_Exercise data_
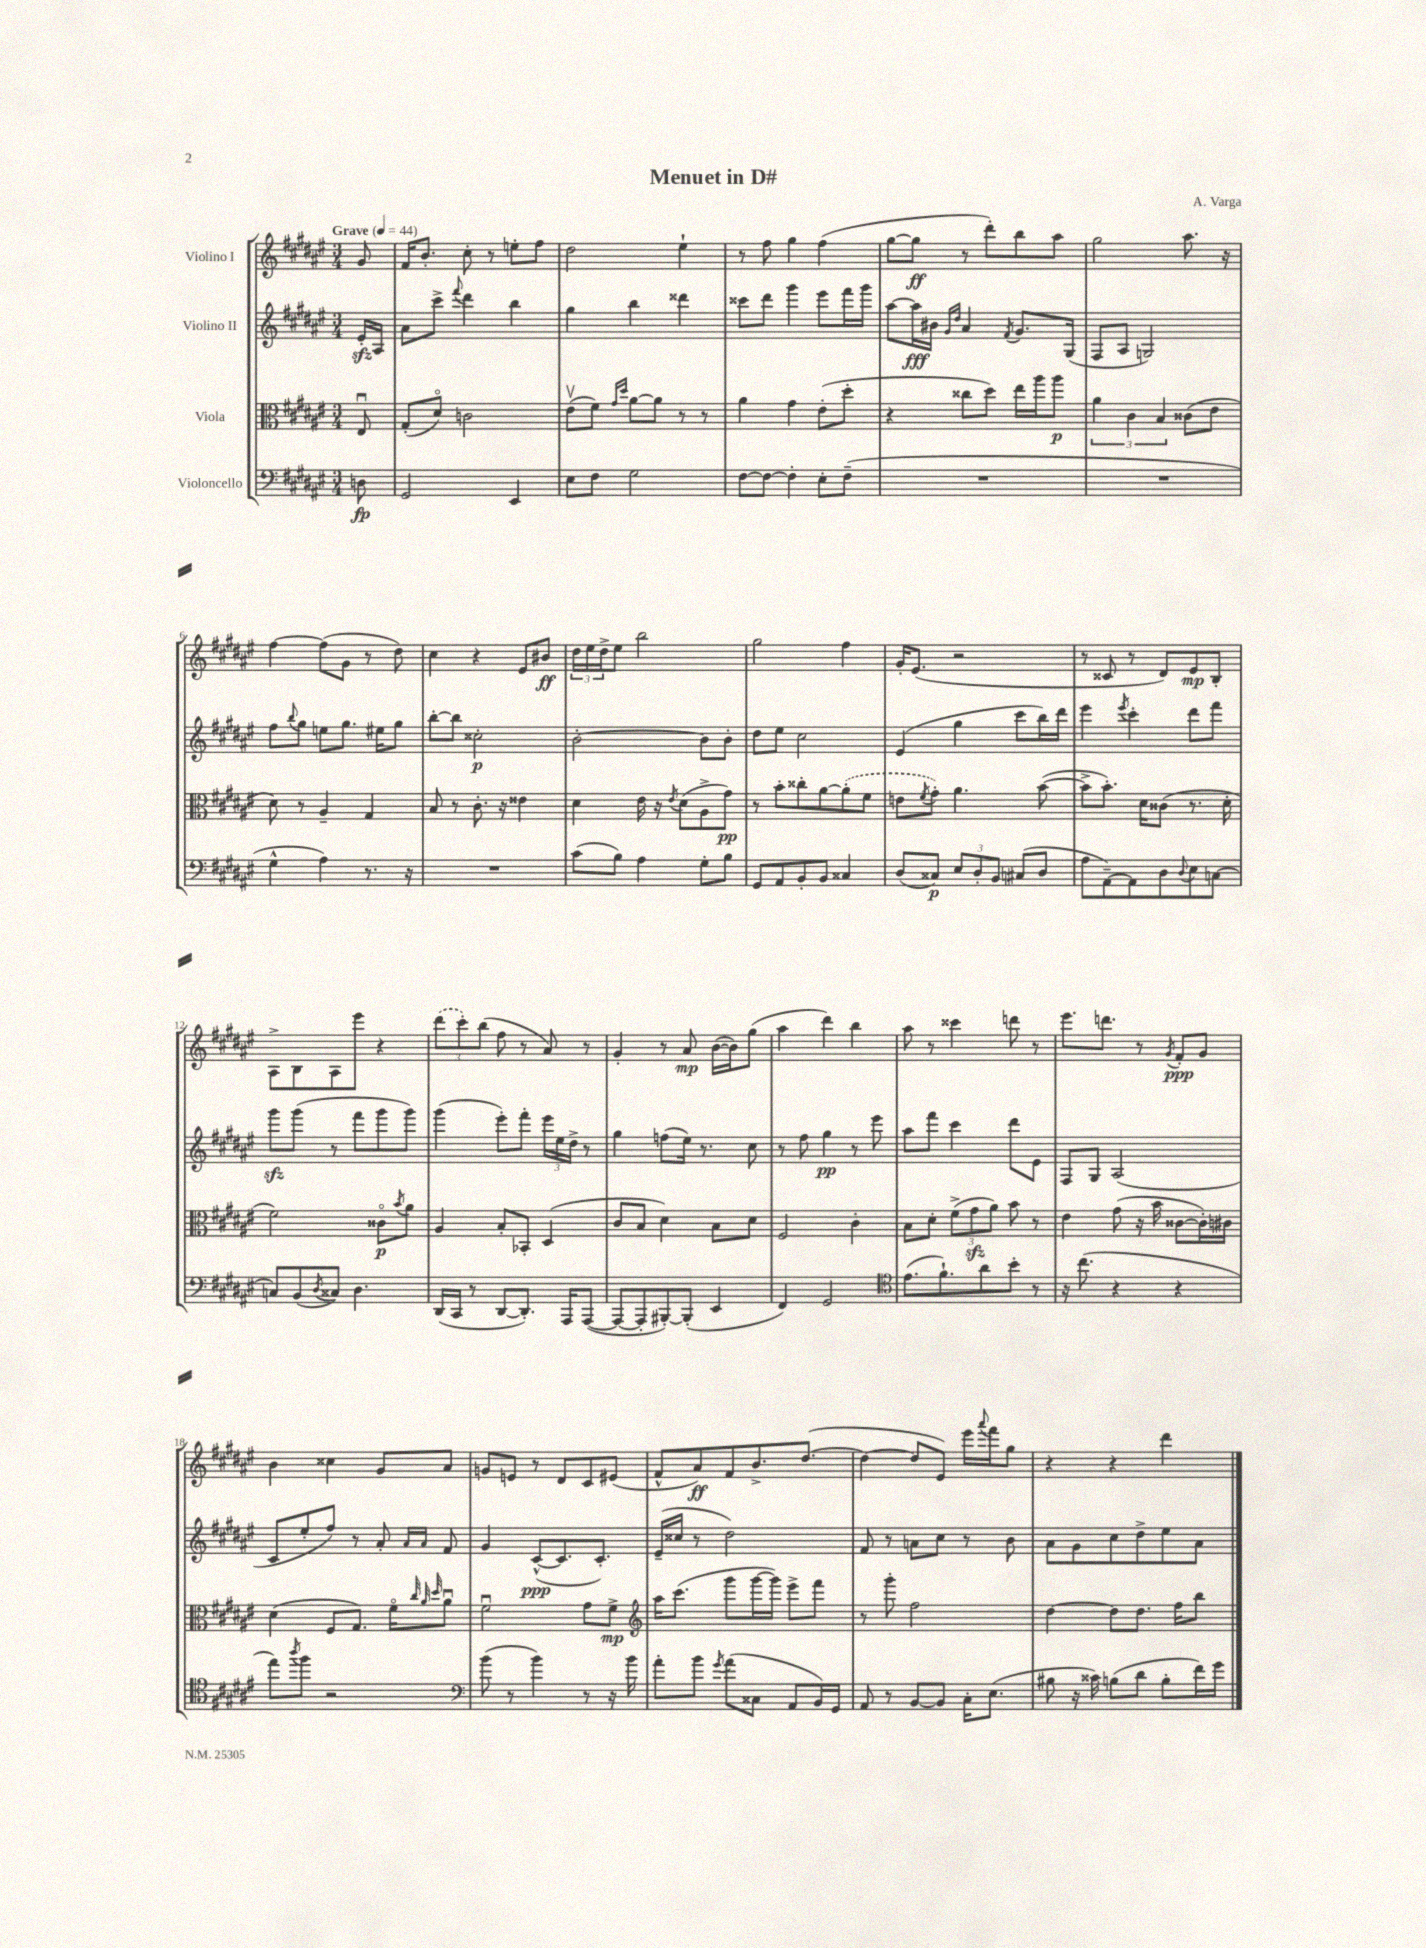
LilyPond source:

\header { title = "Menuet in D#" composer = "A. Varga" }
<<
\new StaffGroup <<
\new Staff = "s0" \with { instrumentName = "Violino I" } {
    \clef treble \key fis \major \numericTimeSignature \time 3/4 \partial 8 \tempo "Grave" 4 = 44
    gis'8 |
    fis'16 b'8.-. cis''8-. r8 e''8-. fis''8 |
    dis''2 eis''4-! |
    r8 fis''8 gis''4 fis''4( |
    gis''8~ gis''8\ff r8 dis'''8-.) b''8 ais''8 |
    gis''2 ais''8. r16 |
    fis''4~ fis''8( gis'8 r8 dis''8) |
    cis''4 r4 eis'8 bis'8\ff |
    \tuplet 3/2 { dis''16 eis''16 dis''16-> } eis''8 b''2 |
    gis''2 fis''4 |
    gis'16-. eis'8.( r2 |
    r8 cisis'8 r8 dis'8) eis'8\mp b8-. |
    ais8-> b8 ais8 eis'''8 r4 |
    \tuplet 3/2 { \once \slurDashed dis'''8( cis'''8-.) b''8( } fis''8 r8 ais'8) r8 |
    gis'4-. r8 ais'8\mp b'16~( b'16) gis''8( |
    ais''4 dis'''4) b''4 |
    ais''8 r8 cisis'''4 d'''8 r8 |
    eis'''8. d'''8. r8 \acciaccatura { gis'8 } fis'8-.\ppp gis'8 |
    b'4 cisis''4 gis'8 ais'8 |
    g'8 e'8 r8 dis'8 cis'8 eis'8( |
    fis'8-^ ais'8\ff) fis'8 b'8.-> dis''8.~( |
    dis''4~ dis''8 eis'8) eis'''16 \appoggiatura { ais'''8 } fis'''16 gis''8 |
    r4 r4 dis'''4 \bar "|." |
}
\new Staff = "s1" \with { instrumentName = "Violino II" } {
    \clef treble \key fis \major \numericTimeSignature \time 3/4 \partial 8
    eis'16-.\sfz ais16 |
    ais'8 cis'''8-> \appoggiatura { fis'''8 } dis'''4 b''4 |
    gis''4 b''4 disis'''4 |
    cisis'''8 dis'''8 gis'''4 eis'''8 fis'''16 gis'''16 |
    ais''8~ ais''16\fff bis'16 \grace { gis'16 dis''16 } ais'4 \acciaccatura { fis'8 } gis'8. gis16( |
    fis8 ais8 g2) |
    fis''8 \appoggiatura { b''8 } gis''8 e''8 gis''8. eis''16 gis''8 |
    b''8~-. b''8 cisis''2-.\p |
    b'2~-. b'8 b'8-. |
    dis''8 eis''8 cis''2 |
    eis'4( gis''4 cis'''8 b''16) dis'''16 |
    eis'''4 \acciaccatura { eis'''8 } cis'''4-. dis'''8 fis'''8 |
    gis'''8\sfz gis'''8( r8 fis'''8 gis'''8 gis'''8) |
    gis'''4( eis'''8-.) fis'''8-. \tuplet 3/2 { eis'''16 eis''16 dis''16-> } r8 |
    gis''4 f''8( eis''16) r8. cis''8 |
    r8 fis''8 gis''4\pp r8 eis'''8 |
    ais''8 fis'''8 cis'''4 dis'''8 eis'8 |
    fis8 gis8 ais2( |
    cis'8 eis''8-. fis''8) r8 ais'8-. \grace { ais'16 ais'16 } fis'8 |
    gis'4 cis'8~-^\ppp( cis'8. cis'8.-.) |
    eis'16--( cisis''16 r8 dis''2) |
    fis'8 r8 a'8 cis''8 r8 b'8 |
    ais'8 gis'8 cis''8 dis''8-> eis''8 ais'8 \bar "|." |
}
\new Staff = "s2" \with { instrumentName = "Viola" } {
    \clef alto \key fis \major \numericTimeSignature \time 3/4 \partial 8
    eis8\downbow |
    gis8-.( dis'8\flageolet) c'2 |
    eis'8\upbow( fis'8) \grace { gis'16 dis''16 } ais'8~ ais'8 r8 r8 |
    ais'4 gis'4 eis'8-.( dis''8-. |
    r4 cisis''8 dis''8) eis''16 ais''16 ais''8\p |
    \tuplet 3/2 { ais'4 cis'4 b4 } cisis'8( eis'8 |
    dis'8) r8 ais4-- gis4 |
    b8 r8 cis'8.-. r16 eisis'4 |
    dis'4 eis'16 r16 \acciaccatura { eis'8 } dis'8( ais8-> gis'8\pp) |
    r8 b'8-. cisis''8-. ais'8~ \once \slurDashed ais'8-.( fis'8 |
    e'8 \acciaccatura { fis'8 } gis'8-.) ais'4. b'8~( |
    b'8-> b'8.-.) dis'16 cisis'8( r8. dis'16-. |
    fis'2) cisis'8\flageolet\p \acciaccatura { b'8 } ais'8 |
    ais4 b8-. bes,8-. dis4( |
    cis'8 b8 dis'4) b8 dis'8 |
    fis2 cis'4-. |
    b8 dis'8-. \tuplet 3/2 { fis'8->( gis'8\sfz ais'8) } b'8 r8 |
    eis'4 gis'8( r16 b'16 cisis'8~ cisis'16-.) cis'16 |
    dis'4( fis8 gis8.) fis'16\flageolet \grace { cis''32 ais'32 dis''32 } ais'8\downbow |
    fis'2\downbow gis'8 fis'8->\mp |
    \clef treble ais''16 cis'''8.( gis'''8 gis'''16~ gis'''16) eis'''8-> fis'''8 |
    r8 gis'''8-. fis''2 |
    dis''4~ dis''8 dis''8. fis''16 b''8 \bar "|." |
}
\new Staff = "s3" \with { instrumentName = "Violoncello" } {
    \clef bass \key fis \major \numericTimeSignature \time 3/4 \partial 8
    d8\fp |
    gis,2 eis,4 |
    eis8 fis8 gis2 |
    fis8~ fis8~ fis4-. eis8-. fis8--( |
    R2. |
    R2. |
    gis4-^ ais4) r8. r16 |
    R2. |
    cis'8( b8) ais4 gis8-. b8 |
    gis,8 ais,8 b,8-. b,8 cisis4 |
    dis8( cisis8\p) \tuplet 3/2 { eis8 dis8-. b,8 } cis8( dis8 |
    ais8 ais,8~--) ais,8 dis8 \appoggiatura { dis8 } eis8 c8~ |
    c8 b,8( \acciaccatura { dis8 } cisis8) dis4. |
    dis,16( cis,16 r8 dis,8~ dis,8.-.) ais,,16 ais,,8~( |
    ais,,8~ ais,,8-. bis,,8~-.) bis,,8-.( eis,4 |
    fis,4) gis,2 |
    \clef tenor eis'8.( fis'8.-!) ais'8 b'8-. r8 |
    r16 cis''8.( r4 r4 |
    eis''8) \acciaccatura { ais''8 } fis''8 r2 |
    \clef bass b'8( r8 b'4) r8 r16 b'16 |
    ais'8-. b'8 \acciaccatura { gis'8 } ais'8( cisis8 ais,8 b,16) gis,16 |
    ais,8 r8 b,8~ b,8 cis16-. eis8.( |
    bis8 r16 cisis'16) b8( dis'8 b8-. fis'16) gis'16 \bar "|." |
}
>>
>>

...

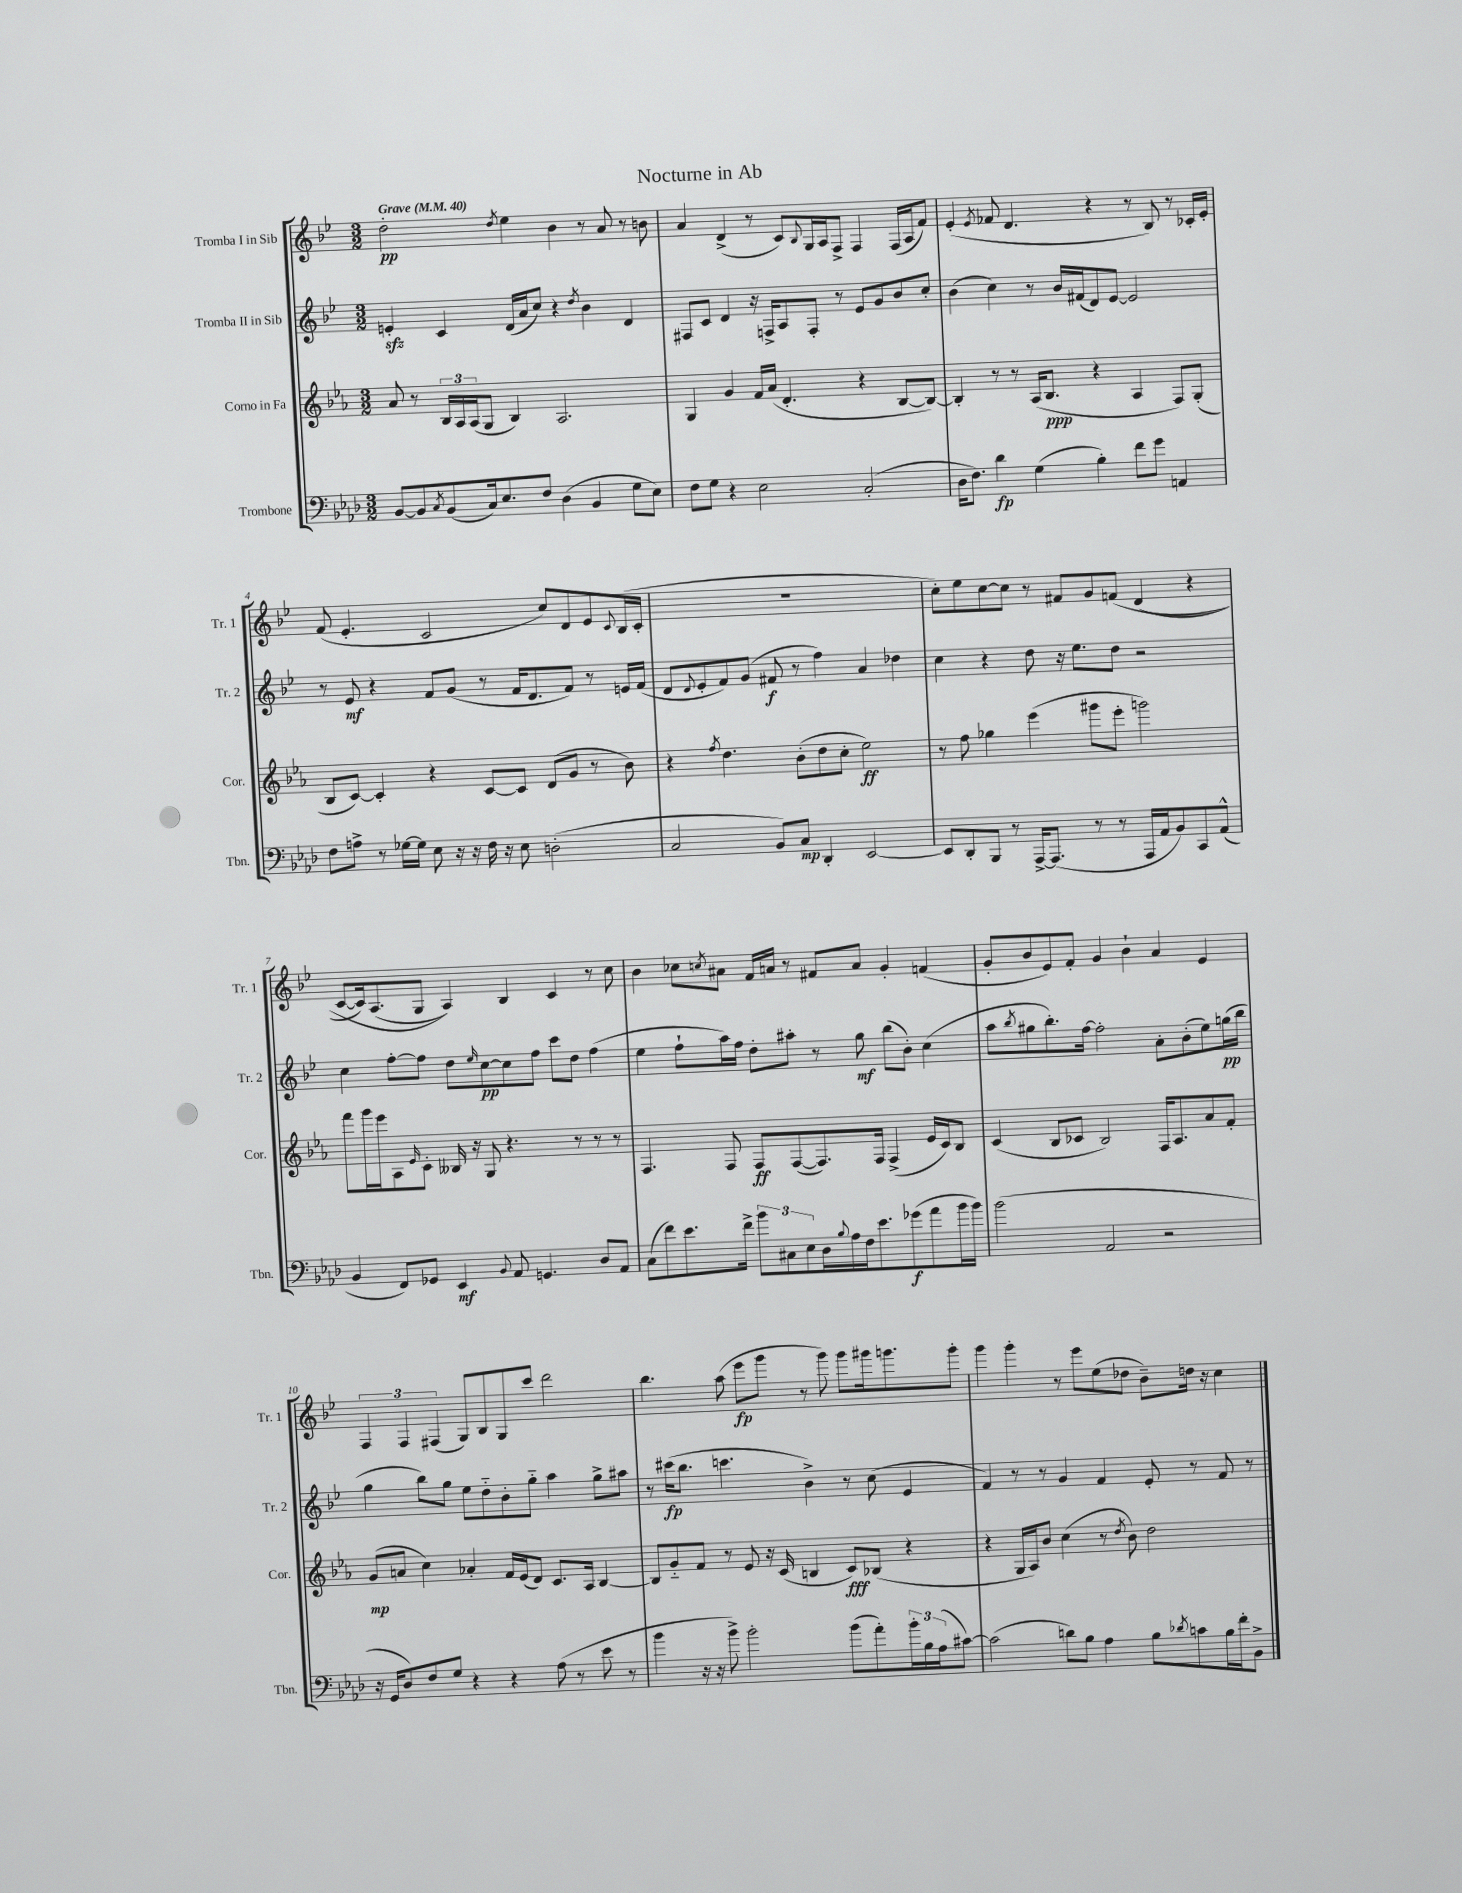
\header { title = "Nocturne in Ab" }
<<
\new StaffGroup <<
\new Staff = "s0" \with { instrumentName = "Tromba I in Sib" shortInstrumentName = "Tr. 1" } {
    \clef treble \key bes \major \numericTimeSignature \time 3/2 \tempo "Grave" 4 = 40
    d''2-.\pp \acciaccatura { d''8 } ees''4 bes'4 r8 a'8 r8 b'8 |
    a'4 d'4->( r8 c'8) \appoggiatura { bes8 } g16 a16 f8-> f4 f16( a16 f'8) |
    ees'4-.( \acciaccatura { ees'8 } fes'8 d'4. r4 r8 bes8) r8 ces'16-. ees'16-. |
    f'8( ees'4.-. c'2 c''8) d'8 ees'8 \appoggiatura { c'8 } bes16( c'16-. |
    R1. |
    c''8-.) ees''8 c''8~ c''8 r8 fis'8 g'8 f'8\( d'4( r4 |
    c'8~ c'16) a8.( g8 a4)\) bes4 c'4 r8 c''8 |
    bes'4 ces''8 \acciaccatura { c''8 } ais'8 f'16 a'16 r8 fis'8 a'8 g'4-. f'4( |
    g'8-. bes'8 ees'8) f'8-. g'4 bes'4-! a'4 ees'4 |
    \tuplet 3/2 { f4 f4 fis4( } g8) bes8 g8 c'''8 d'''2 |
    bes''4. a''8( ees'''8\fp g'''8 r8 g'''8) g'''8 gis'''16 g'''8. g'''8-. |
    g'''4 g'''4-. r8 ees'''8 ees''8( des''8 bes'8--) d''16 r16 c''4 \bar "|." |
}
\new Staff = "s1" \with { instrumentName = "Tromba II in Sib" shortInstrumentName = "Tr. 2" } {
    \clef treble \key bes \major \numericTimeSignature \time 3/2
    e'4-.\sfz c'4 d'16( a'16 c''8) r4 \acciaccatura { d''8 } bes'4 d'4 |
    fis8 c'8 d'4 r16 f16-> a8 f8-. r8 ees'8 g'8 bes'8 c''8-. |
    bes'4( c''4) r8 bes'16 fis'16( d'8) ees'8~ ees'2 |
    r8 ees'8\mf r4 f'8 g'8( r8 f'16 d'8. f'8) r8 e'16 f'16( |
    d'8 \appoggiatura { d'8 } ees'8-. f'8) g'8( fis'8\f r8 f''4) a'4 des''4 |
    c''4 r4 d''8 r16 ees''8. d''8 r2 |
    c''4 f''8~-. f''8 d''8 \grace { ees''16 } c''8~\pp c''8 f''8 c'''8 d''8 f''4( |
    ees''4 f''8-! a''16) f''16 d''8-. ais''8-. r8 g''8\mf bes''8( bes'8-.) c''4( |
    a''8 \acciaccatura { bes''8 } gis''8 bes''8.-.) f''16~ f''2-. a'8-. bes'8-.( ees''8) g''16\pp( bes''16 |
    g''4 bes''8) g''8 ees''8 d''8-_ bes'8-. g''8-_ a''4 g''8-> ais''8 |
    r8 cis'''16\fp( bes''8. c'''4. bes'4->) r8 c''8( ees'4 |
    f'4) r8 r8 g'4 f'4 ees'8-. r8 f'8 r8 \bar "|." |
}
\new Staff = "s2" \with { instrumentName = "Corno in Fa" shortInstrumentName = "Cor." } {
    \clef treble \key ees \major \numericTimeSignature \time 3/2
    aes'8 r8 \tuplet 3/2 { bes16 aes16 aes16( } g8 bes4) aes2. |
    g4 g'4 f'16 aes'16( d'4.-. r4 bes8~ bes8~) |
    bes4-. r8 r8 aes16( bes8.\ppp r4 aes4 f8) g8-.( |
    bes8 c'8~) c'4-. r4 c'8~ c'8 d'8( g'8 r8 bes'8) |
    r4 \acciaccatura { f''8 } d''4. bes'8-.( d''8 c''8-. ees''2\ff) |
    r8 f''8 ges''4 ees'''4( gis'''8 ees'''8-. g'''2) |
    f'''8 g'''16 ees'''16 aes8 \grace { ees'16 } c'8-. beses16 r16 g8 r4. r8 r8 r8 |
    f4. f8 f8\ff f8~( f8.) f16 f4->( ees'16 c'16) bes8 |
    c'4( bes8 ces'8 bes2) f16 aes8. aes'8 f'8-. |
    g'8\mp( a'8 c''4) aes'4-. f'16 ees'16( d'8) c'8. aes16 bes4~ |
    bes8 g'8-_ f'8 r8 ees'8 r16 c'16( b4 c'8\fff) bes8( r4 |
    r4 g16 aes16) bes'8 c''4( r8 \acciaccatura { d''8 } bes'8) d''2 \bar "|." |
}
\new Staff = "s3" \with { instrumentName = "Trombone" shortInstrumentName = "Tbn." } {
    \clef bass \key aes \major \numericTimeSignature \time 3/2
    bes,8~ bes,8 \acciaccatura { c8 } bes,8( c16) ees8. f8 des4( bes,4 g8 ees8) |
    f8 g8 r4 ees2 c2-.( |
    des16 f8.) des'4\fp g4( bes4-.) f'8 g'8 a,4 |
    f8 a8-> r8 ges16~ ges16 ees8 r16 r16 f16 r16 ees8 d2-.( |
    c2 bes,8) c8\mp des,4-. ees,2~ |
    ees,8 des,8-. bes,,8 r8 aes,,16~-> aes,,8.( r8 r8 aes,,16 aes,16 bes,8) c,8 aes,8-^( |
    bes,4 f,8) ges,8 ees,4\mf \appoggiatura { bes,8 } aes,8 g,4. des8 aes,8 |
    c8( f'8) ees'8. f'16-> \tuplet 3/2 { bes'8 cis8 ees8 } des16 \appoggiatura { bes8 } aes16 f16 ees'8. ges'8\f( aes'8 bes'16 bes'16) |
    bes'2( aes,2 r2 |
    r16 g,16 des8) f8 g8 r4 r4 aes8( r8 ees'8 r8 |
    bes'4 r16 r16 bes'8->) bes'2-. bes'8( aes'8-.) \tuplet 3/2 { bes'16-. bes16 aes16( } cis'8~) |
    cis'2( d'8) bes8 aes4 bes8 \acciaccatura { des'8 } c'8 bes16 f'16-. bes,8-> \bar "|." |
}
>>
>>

_Short problem_
Which lines in the items above contain the string "with"? Pick out each of those lines and copy it in full.

_Solution below_
\new Staff = "s0" \with { instrumentName = "Violino I" } {
\new Staff = "s1" \with { instrumentName = "Violino II" } {
\new Staff = "s2" \with { instrumentName = "Viola" } {
\new Staff = "s3" \with { instrumentName = "Violoncello" } {
\new Staff = "s0" \with { instrumentName = "Tromba I in Sib" shortInstrumentName = "Tr. 1" } {
\new Staff = "s1" \with { instrumentName = "Tromba II in Sib" shortInstrumentName = "Tr. 2" } {
\new Staff = "s2" \with { instrumentName = "Corno in Fa" shortInstrumentName = "Cor." } {
\new Staff = "s3" \with { instrumentName = "Trombone" shortInstrumentName = "Tbn." } {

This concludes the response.